» **Exercise prompt**
Leaving the pictures aside, repeat each line below exactly.

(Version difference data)

====================

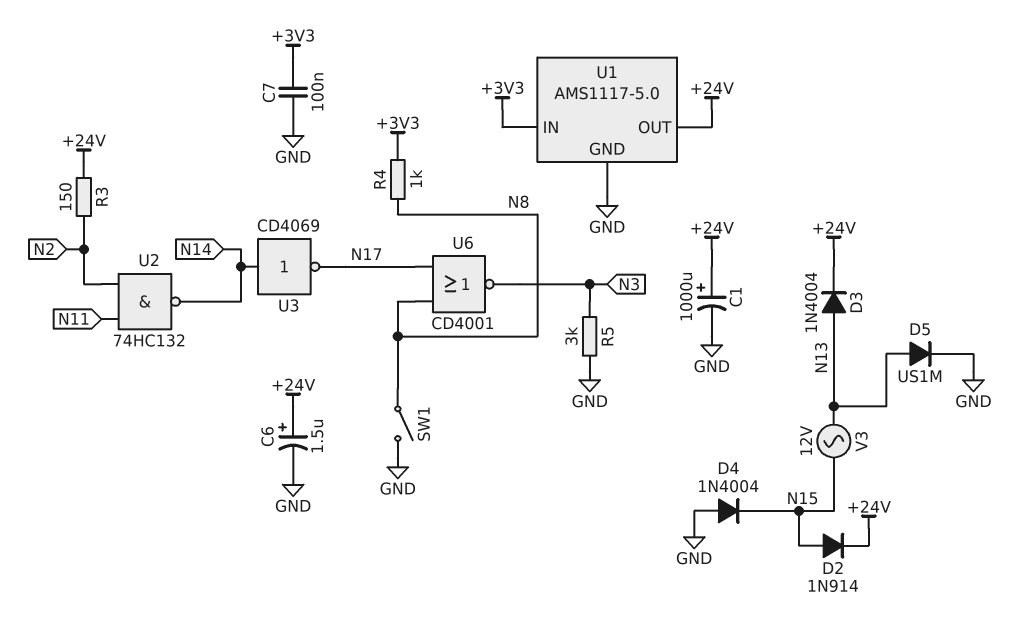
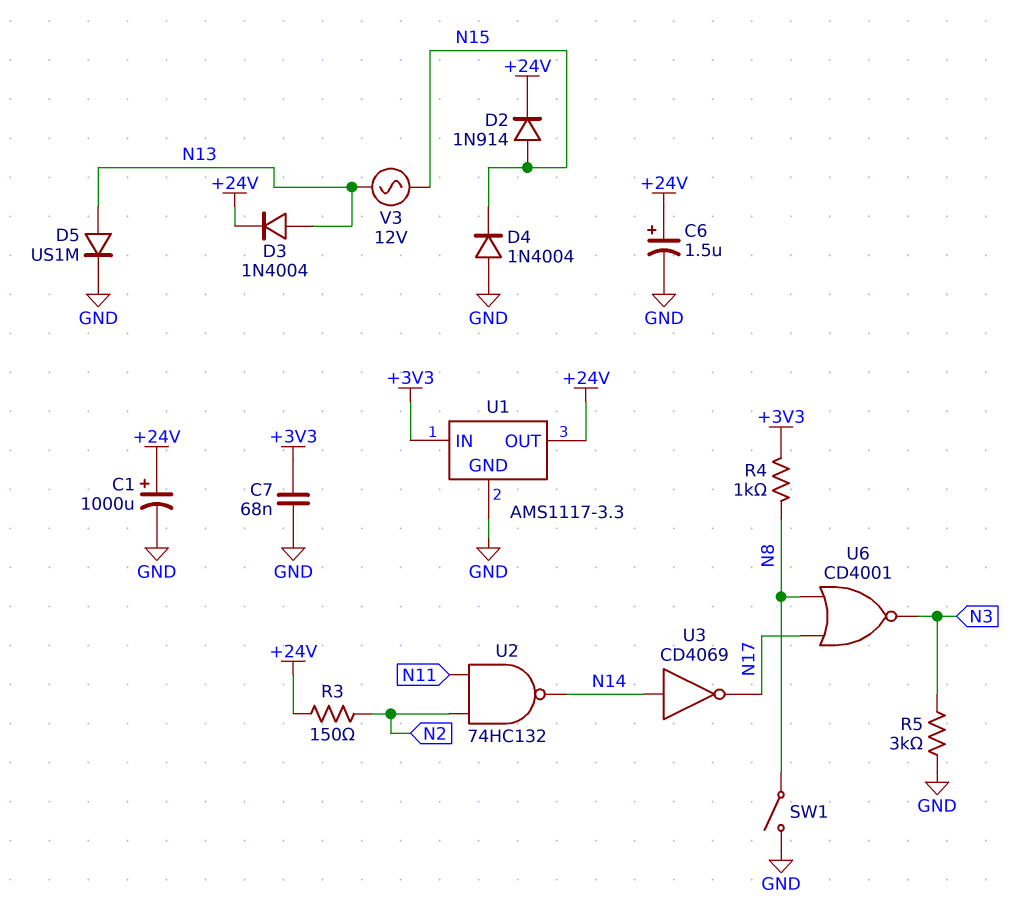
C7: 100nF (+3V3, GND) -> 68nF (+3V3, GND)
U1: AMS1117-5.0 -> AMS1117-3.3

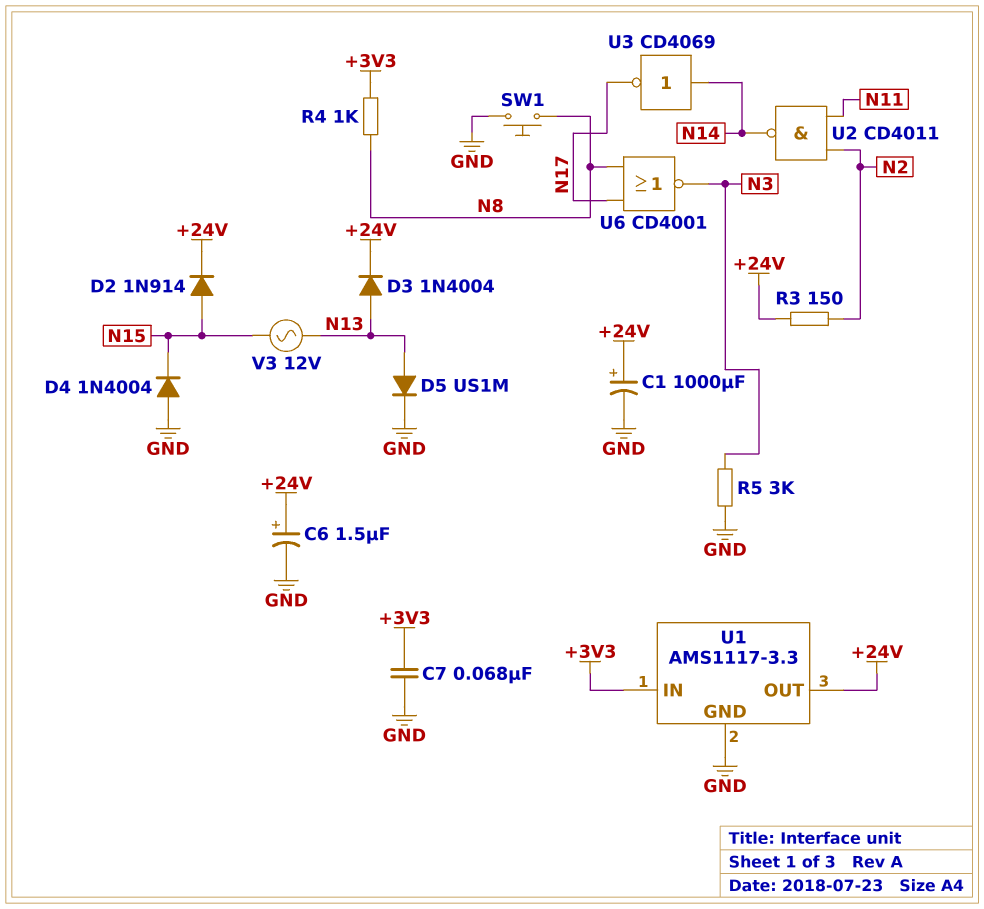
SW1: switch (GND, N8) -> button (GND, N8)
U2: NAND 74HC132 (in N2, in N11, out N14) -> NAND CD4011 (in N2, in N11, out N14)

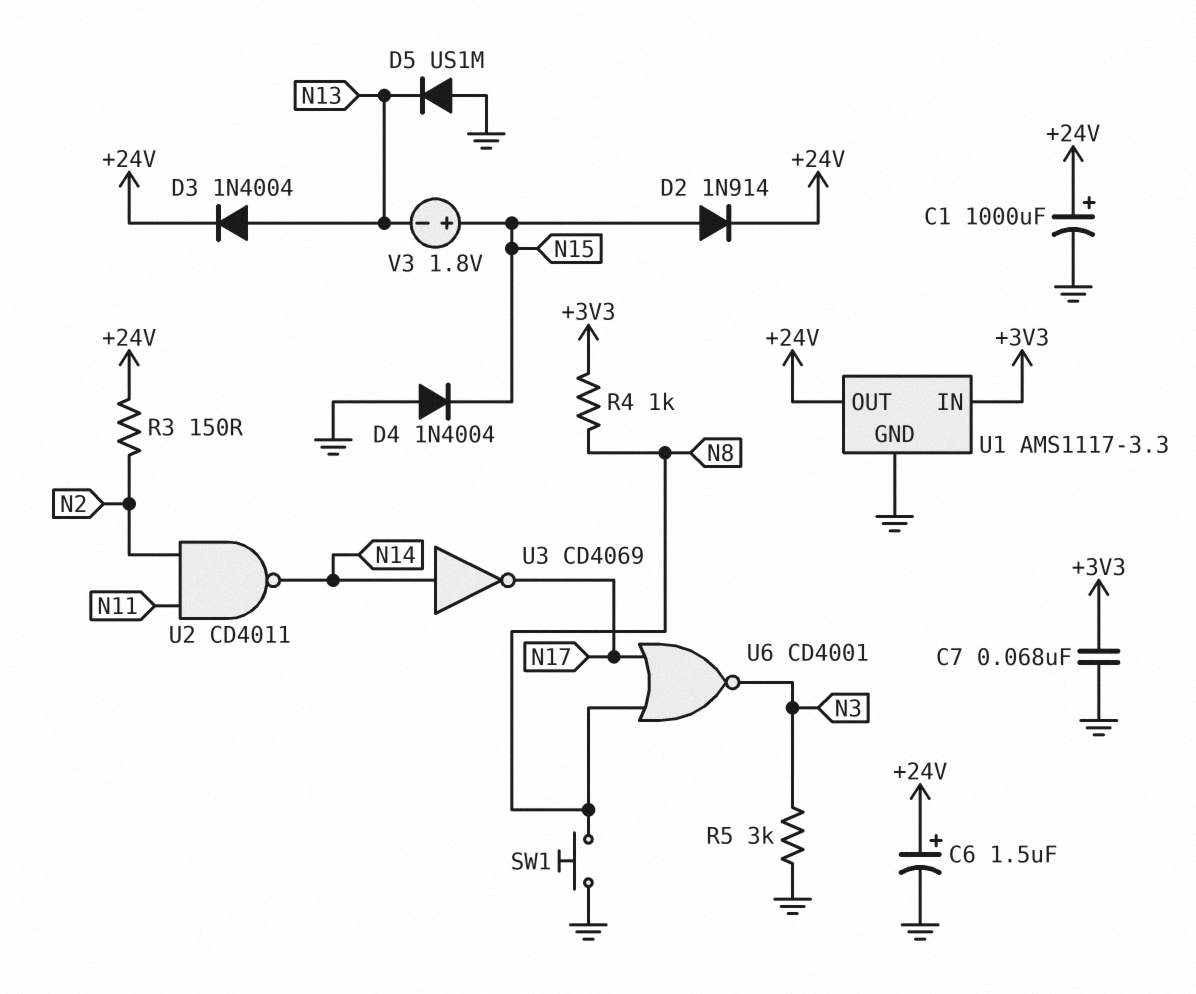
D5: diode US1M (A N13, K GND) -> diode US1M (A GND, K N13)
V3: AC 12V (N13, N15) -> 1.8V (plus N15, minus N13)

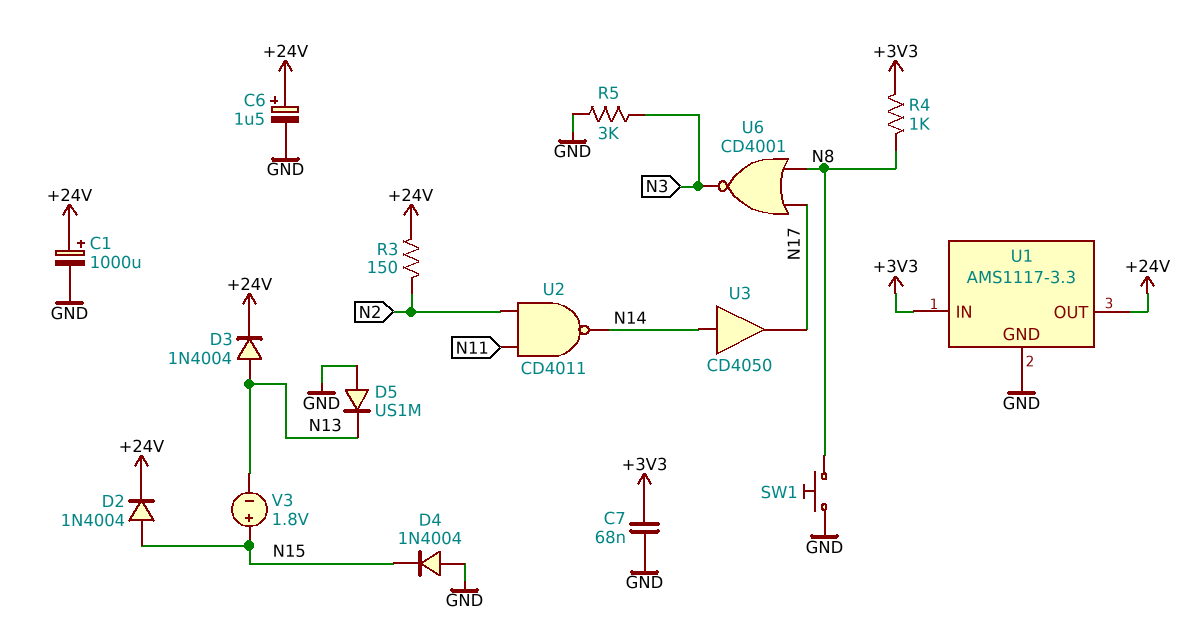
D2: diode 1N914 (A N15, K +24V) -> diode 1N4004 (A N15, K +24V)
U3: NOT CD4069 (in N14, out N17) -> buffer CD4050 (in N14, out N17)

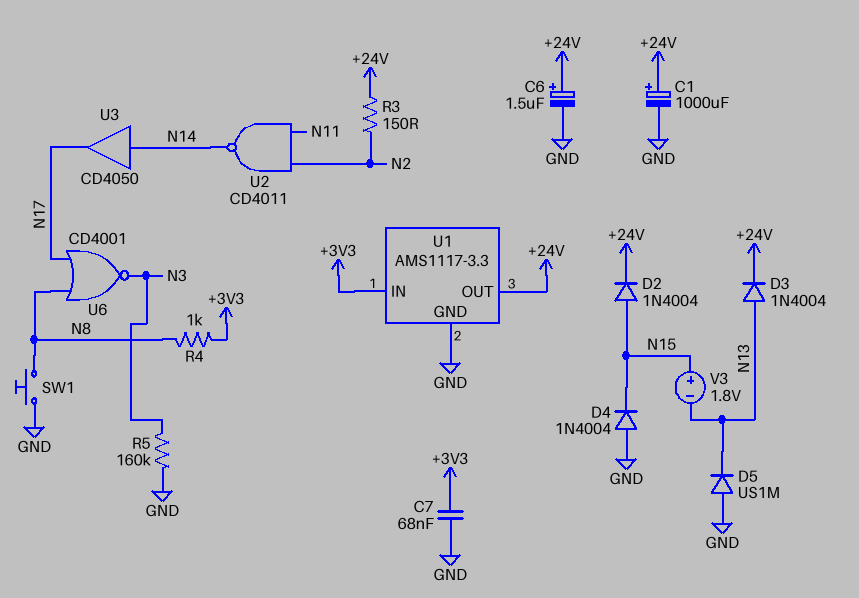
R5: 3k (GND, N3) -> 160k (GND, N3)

====================

» **Result below**
C7: 100nF (+3V3, GND) -> 68nF (+3V3, GND)
U1: AMS1117-5.0 -> AMS1117-3.3

SW1: switch (GND, N8) -> button (GND, N8)
U2: NAND 74HC132 (in N2, in N11, out N14) -> NAND CD4011 (in N2, in N11, out N14)

D5: diode US1M (A N13, K GND) -> diode US1M (A GND, K N13)
V3: AC 12V (N13, N15) -> 1.8V (plus N15, minus N13)

D2: diode 1N914 (A N15, K +24V) -> diode 1N4004 (A N15, K +24V)
U3: NOT CD4069 (in N14, out N17) -> buffer CD4050 (in N14, out N17)

R5: 3k (GND, N3) -> 160k (GND, N3)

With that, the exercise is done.